Source data:
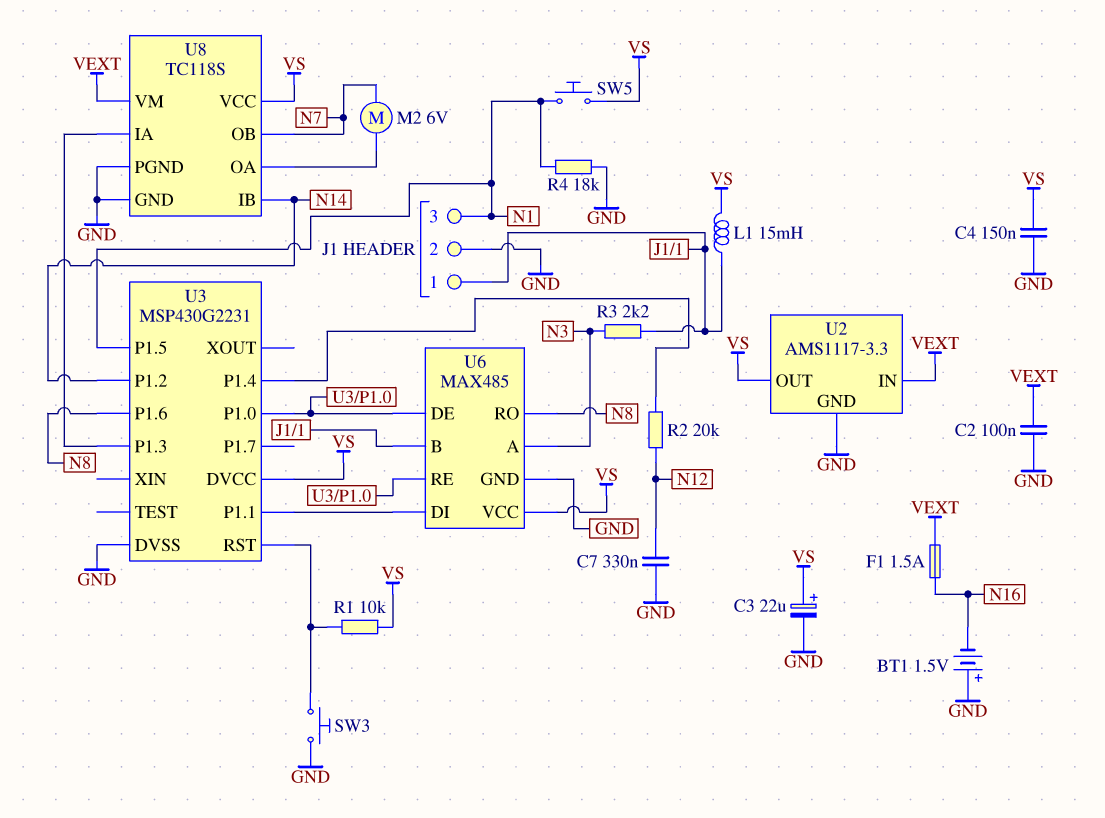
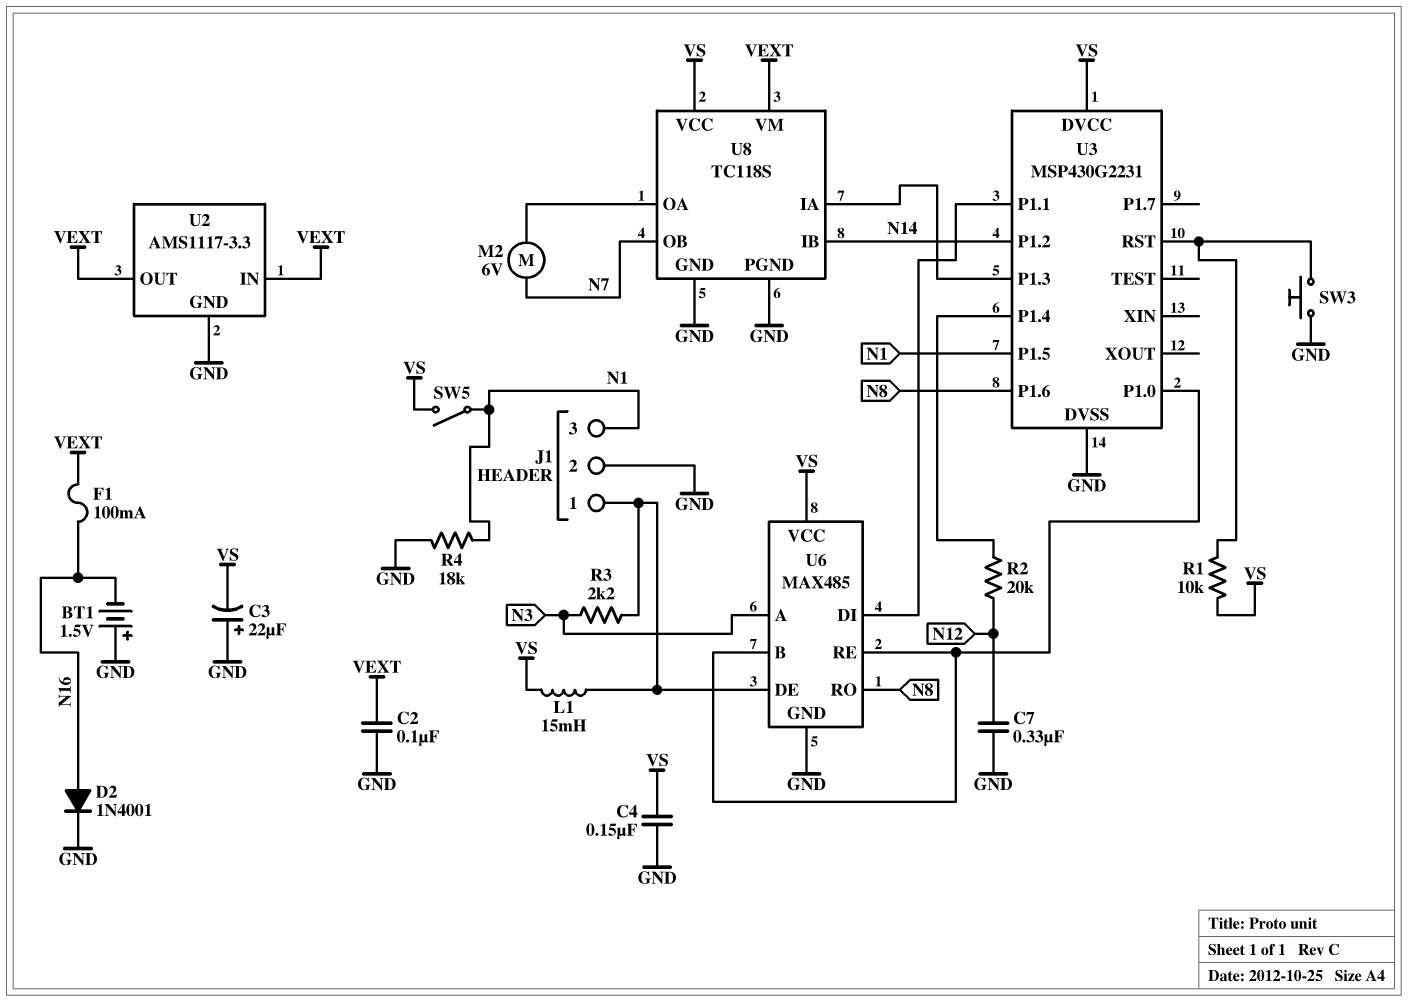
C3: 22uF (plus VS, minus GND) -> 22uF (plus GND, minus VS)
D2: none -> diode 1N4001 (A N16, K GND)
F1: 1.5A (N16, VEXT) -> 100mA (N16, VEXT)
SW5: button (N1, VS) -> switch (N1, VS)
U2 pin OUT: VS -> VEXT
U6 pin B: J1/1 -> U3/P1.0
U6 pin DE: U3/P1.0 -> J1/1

==

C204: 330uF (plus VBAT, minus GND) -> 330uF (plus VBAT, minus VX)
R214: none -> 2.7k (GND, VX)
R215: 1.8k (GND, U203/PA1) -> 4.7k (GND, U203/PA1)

Directions: Pull each line containing the word "plus" out of the data above.

Answer below:
C3: 22uF (plus VS, minus GND) -> 22uF (plus GND, minus VS)
C204: 330uF (plus VBAT, minus GND) -> 330uF (plus VBAT, minus VX)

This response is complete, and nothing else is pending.